==== MATERIAL FOR THIS TASK

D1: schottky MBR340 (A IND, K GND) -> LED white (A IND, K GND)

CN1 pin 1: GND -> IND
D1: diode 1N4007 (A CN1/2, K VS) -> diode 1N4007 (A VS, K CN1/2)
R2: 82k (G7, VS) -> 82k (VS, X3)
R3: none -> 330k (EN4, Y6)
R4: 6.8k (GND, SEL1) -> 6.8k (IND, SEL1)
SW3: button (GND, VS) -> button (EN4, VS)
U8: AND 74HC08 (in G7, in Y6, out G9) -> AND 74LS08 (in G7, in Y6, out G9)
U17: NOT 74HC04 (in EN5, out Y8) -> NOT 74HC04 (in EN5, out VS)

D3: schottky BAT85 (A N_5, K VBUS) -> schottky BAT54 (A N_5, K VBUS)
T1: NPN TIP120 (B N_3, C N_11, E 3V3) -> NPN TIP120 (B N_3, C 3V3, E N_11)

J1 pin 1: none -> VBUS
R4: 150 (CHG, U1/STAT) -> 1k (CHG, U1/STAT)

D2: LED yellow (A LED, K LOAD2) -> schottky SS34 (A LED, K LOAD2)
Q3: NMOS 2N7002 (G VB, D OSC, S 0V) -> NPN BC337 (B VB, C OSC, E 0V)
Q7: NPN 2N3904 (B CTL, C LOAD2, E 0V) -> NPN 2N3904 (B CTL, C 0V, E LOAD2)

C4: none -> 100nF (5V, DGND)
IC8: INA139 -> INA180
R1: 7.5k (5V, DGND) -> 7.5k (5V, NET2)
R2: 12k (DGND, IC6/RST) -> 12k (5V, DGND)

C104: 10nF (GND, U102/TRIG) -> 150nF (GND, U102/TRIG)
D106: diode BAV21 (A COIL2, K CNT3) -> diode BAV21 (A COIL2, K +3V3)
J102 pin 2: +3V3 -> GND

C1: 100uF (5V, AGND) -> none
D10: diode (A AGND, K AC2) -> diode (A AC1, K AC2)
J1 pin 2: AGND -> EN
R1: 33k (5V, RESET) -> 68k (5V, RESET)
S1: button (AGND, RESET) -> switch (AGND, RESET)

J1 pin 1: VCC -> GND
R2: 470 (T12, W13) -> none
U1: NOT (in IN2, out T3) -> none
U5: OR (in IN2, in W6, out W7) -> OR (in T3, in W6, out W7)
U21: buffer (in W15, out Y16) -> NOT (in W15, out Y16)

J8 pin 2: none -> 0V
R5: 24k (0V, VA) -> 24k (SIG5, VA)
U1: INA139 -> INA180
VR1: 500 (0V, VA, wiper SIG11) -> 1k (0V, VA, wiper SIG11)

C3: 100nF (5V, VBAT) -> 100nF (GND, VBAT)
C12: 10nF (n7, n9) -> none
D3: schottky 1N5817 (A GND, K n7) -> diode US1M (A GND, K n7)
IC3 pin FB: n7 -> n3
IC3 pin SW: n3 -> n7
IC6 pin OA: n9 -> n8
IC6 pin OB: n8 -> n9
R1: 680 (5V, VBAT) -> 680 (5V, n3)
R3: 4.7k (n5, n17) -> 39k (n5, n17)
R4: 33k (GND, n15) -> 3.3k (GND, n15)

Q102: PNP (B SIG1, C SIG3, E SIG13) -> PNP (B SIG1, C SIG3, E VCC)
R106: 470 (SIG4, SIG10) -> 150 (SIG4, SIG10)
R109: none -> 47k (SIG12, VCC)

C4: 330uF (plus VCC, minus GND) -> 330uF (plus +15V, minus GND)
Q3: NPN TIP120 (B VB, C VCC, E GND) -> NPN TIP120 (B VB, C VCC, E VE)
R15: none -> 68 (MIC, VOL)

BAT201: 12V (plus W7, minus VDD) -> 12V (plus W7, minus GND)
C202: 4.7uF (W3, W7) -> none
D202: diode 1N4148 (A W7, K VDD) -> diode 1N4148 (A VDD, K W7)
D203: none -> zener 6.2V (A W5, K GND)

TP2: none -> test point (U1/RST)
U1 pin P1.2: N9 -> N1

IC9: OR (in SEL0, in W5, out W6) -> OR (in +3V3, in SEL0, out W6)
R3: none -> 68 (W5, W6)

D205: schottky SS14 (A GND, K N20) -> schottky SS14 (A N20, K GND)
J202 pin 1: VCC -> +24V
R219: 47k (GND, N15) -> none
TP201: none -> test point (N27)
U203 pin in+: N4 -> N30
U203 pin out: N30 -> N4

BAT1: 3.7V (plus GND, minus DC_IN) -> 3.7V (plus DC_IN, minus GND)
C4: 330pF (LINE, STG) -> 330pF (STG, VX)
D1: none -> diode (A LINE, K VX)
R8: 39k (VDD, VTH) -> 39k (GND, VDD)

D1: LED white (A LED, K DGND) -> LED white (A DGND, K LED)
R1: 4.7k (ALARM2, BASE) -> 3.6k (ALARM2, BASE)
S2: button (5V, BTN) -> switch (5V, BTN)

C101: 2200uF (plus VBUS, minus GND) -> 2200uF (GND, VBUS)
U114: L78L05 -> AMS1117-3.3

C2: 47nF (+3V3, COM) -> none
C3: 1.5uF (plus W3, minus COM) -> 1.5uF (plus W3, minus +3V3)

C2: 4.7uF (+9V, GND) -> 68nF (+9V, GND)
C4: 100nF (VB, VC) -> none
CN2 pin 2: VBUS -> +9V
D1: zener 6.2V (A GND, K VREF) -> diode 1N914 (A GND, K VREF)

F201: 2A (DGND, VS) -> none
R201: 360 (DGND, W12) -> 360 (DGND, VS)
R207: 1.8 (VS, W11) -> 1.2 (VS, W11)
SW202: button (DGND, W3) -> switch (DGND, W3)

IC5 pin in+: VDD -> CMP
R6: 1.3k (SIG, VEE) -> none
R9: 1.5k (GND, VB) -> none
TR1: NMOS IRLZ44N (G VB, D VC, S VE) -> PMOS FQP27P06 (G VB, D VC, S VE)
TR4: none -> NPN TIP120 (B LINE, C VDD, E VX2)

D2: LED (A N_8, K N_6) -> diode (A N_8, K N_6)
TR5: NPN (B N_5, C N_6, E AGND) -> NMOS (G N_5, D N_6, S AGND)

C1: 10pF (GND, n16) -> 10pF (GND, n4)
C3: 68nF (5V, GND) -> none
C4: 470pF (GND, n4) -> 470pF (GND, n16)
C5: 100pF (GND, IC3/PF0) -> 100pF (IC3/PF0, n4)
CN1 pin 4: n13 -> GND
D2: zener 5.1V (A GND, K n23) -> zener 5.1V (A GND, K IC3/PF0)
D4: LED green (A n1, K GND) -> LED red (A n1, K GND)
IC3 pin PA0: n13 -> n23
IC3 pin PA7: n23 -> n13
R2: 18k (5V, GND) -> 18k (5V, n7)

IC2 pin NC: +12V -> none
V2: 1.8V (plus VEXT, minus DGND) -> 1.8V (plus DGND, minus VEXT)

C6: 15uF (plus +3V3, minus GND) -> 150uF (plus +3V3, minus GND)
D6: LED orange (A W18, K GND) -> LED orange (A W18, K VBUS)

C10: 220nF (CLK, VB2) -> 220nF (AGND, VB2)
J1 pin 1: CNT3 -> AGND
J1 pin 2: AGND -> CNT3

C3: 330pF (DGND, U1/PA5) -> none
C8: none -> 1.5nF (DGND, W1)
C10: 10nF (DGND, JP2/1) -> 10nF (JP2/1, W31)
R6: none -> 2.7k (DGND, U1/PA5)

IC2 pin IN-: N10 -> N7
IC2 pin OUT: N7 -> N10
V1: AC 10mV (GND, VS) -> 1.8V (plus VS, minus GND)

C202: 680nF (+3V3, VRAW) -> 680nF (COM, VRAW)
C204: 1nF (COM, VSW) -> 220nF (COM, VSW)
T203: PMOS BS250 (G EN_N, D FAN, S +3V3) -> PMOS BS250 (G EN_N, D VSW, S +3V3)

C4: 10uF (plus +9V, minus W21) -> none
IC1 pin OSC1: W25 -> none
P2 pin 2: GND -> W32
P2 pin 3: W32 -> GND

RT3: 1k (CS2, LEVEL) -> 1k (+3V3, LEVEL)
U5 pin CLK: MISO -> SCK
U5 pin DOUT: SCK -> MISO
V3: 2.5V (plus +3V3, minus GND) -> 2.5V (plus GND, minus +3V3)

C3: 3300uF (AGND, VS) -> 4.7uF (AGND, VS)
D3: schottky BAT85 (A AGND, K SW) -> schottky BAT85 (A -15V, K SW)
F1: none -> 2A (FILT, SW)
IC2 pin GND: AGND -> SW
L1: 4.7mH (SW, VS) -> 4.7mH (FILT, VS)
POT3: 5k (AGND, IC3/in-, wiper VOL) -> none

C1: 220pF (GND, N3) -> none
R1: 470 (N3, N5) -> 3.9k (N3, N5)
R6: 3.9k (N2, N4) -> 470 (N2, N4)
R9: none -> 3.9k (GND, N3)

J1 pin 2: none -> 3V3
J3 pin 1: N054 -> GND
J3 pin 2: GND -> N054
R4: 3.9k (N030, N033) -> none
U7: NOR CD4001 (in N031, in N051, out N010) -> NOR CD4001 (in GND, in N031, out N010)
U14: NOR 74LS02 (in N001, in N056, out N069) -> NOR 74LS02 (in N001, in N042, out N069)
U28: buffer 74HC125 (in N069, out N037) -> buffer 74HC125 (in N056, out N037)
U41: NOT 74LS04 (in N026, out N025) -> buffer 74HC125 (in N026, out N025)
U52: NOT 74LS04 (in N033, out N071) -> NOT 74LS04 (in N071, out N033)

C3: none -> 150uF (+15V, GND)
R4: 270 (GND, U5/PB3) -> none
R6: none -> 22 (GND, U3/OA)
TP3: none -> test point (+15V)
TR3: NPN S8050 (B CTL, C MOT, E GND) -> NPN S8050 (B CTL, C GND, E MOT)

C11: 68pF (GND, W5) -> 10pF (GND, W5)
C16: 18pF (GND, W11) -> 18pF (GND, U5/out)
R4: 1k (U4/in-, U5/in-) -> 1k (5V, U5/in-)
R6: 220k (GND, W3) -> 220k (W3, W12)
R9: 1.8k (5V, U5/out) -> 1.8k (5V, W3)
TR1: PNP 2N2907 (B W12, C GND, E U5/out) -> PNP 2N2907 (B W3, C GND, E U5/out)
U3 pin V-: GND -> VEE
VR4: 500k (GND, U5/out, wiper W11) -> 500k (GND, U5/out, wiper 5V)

========

Find the lines above that contain the word "switch" and collect them.

S1: button (AGND, RESET) -> switch (AGND, RESET)
S2: button (5V, BTN) -> switch (5V, BTN)
SW202: button (DGND, W3) -> switch (DGND, W3)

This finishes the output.